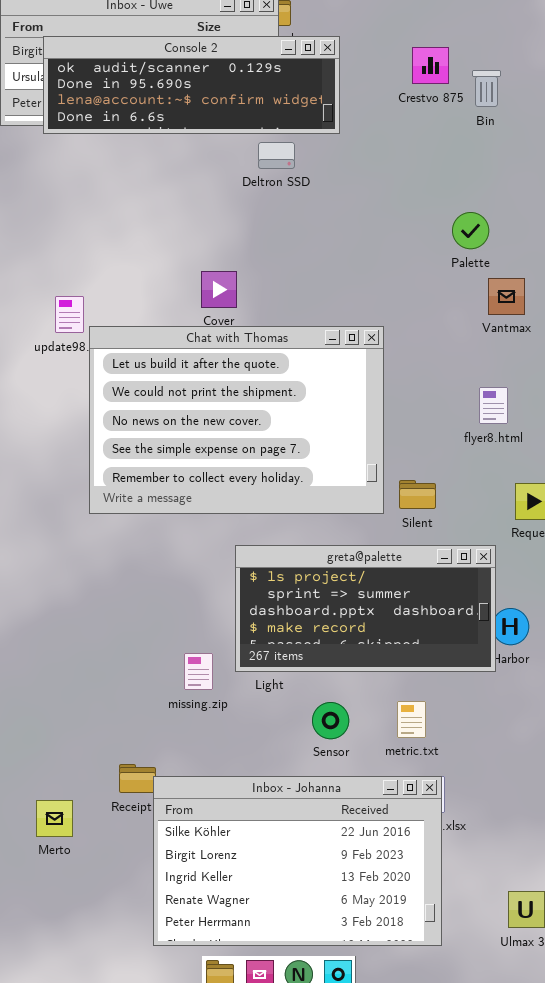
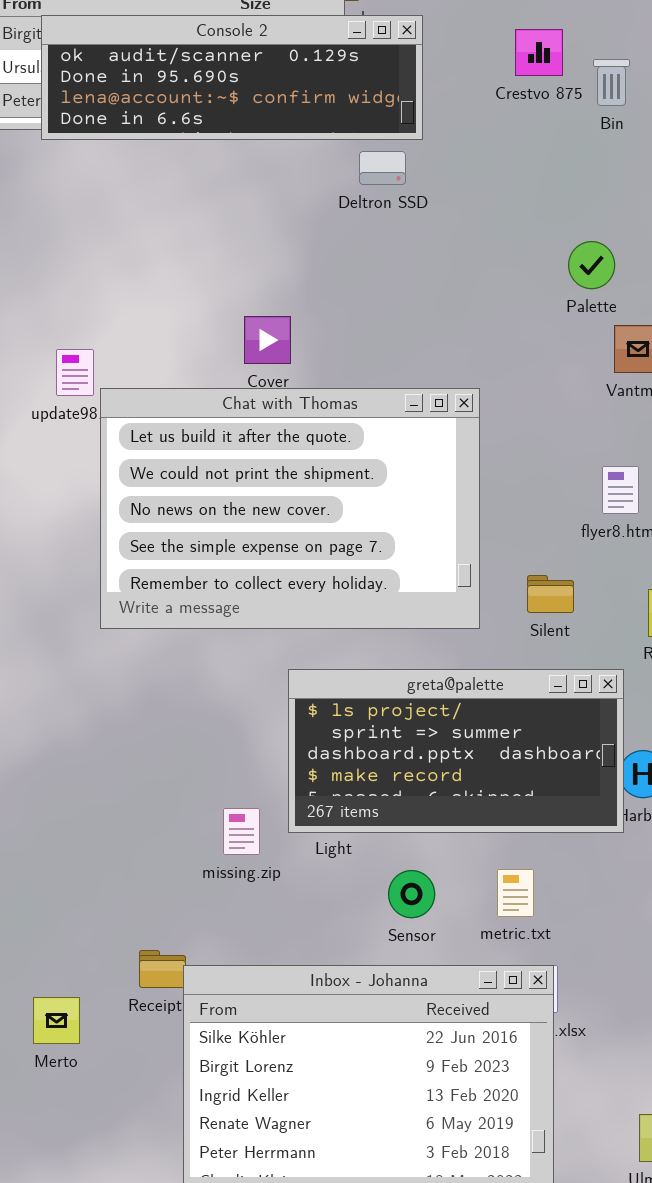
Deltron SSD: [258,142,295,169] -> [359,151,406,185], moved
Silent: [399,480,436,509] -> [527,575,574,613], moved

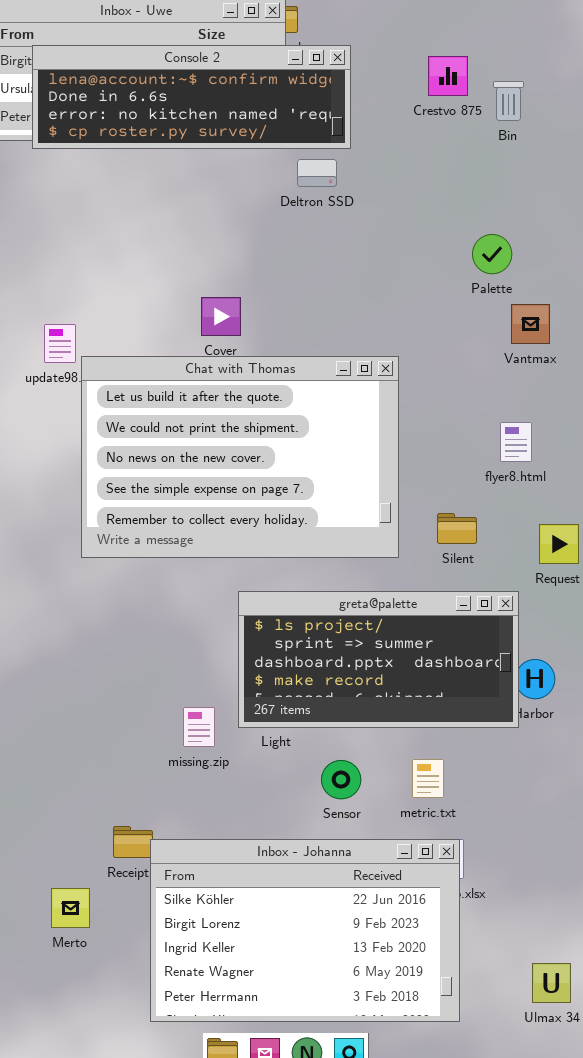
Console 2: [41,15,423,140] -> [32,45,351,149], scrolled down 2 rows
Merto: [33,997,80,1044] -> [51,888,90,928], moved

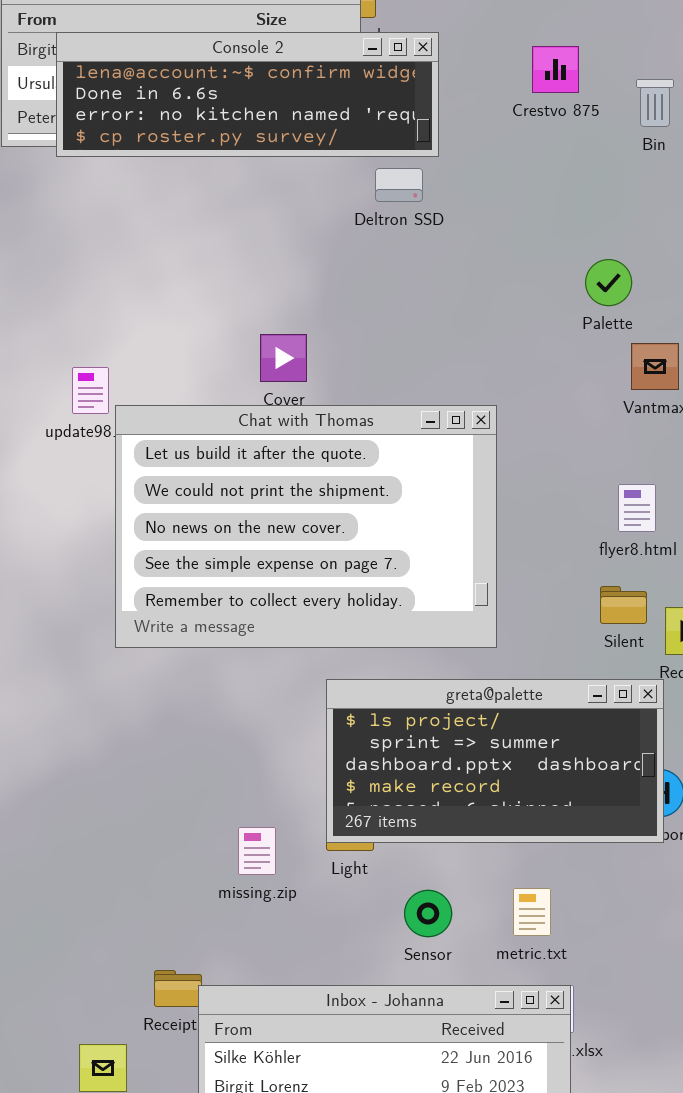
Bin: [493,81,524,121] -> [636,79,674,127], moved
Silent: [437,513,477,544] -> [600,586,647,624], moved
greta@palette: [238,591,519,728] -> [326,679,664,843], moved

What you should do – If pictures appear among the records, do not carry them over; retype the rest exactly.

Written response –
Deltron SSD: [258,142,295,169] -> [359,151,406,185], moved
Silent: [399,480,436,509] -> [527,575,574,613], moved

Console 2: [41,15,423,140] -> [32,45,351,149], scrolled down 2 rows
Merto: [33,997,80,1044] -> [51,888,90,928], moved

Bin: [493,81,524,121] -> [636,79,674,127], moved
Silent: [437,513,477,544] -> [600,586,647,624], moved
greta@palette: [238,591,519,728] -> [326,679,664,843], moved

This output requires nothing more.